Supplied material:
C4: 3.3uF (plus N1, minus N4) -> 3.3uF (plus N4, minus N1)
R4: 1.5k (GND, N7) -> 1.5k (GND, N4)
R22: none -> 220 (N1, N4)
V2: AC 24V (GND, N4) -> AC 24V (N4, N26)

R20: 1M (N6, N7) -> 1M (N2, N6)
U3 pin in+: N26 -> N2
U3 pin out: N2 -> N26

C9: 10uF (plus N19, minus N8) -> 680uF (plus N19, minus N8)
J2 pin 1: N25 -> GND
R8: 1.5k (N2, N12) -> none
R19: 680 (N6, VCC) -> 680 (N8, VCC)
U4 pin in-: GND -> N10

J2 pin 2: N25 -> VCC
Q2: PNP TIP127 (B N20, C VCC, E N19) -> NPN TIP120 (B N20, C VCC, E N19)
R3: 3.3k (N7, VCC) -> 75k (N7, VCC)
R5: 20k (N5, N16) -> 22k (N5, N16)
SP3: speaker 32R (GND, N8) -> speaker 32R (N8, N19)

Exercise description: Only the lines from the one holding "U3 pin in+: N26 -> N2" to the end of the material are wanted, each transcribed exactly.

Expected answer:
U3 pin in+: N26 -> N2
U3 pin out: N2 -> N26

C9: 10uF (plus N19, minus N8) -> 680uF (plus N19, minus N8)
J2 pin 1: N25 -> GND
R8: 1.5k (N2, N12) -> none
R19: 680 (N6, VCC) -> 680 (N8, VCC)
U4 pin in-: GND -> N10

J2 pin 2: N25 -> VCC
Q2: PNP TIP127 (B N20, C VCC, E N19) -> NPN TIP120 (B N20, C VCC, E N19)
R3: 3.3k (N7, VCC) -> 75k (N7, VCC)
R5: 20k (N5, N16) -> 22k (N5, N16)
SP3: speaker 32R (GND, N8) -> speaker 32R (N8, N19)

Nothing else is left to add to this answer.